### Task description
The span to copy runs from the line containing "purple semicircle: (228, 561)" to the last line below. Copy it exactly, with nothing else.

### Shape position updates
===

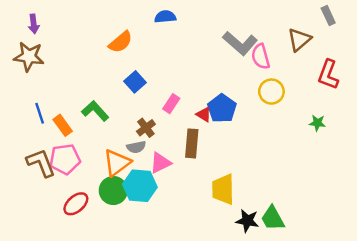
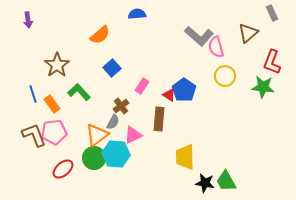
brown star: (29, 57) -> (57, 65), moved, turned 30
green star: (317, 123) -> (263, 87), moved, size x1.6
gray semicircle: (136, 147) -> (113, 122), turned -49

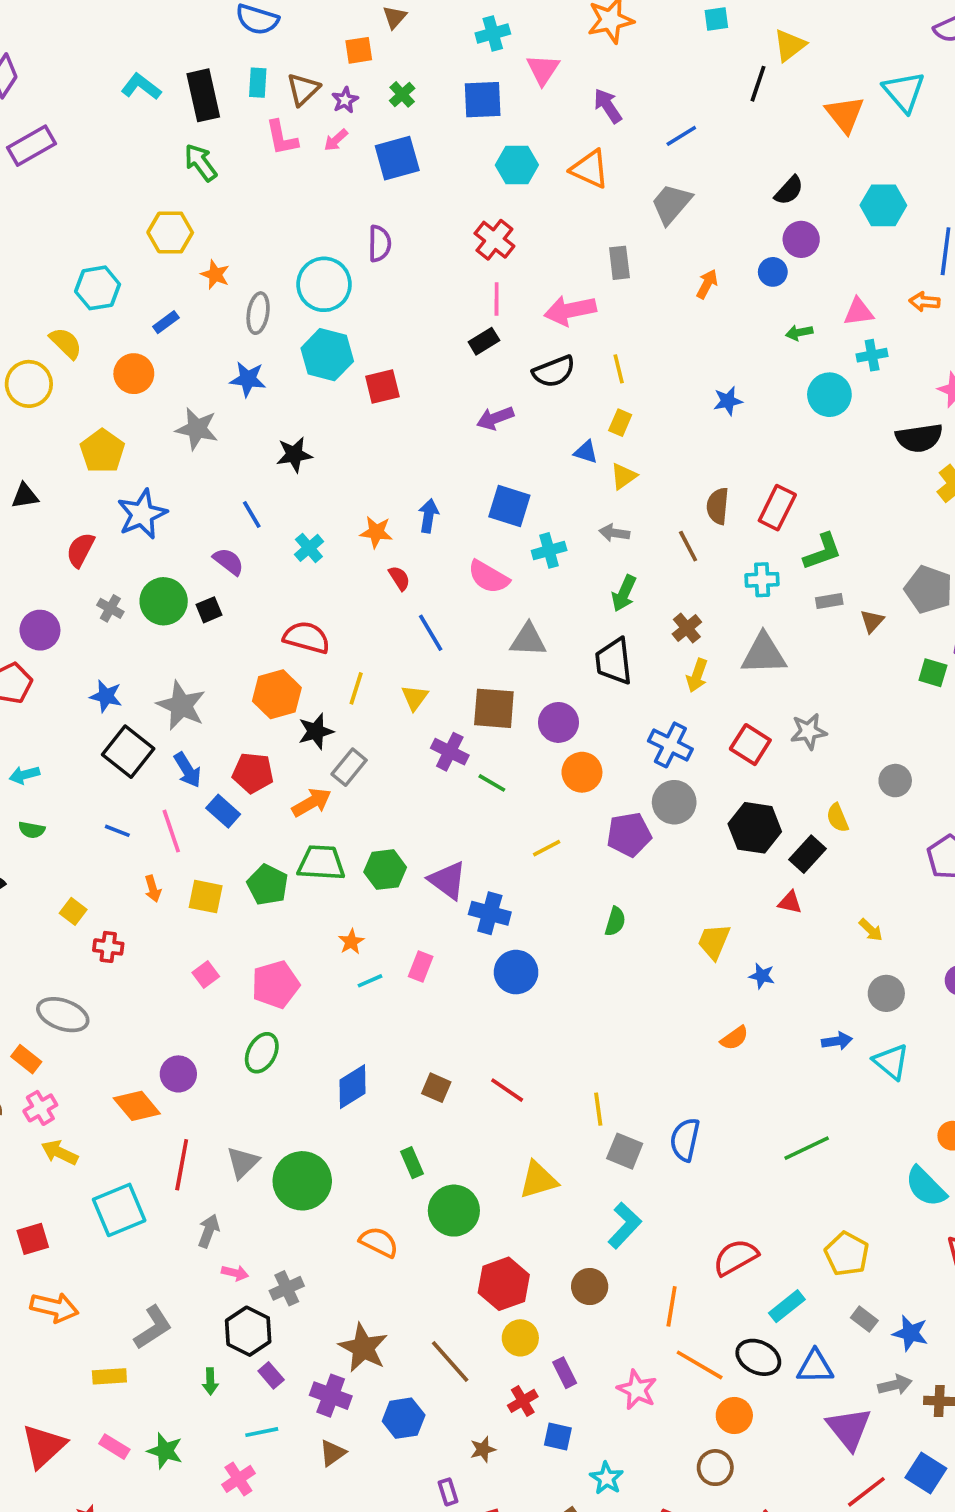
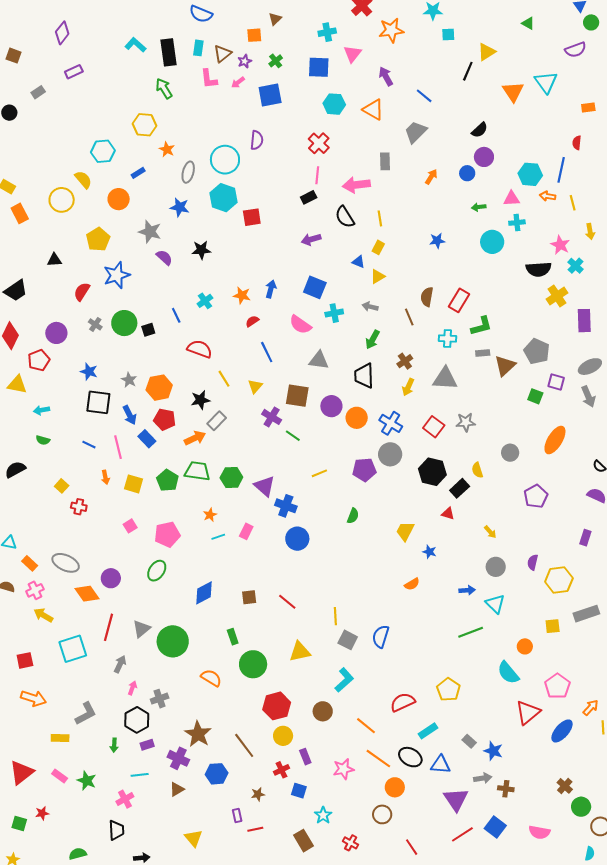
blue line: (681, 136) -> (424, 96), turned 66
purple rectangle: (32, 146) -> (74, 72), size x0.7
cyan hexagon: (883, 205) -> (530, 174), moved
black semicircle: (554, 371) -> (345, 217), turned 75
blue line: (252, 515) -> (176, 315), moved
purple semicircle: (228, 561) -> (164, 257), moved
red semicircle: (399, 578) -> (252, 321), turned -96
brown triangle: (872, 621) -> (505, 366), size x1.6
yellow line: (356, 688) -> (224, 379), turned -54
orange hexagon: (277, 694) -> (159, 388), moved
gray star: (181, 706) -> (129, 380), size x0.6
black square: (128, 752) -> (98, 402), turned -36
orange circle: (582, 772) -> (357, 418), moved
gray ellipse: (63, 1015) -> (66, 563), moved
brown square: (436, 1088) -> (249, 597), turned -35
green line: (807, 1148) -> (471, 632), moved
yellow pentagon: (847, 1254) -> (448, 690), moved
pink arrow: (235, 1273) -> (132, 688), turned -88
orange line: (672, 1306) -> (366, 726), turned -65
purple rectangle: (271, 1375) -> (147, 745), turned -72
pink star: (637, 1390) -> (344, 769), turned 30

===

### Problem solution
purple semicircle: (228, 561) -> (164, 257), moved
red semicircle: (399, 578) -> (252, 321), turned -96
brown triangle: (872, 621) -> (505, 366), size x1.6
yellow line: (356, 688) -> (224, 379), turned -54
orange hexagon: (277, 694) -> (159, 388), moved
gray star: (181, 706) -> (129, 380), size x0.6
black square: (128, 752) -> (98, 402), turned -36
orange circle: (582, 772) -> (357, 418), moved
gray ellipse: (63, 1015) -> (66, 563), moved
brown square: (436, 1088) -> (249, 597), turned -35
green line: (807, 1148) -> (471, 632), moved
yellow pentagon: (847, 1254) -> (448, 690), moved
pink arrow: (235, 1273) -> (132, 688), turned -88
orange line: (672, 1306) -> (366, 726), turned -65
purple rectangle: (271, 1375) -> (147, 745), turned -72
pink star: (637, 1390) -> (344, 769), turned 30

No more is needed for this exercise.